Report every line of the listing below in which the string "left" appears.

- _DATA EXCERPT_:
======

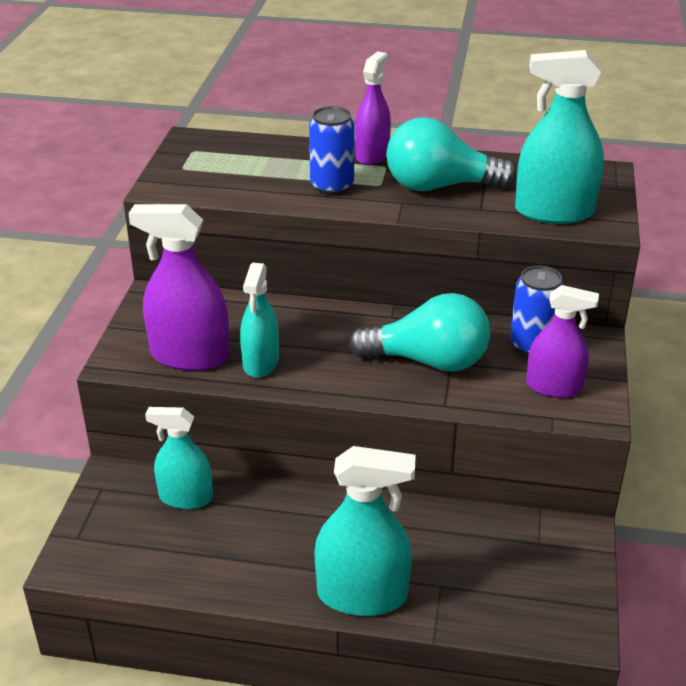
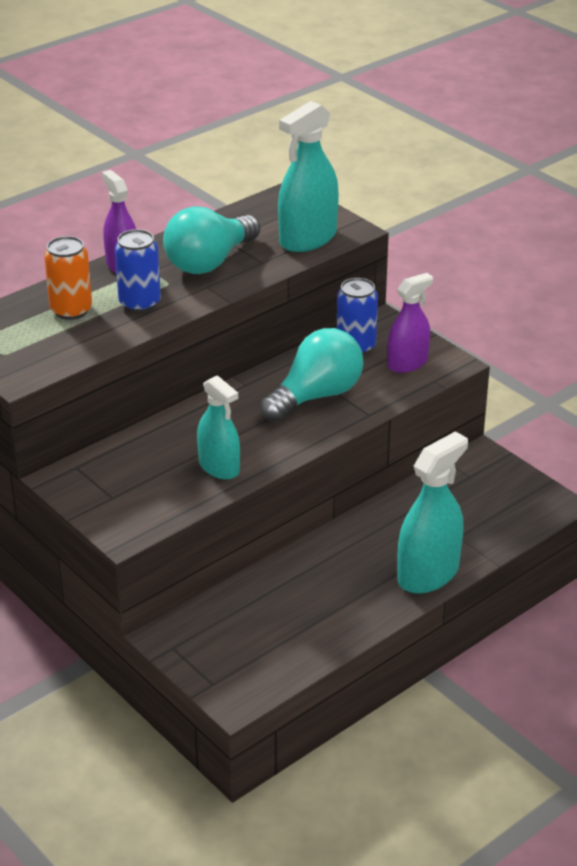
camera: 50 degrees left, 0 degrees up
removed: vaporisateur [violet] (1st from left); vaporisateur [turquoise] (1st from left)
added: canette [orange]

======

- _REPLY TO THE TASK_:
camera: 50 degrees left, 0 degrees up
removed: vaporisateur [violet] (1st from left); vaporisateur [turquoise] (1st from left)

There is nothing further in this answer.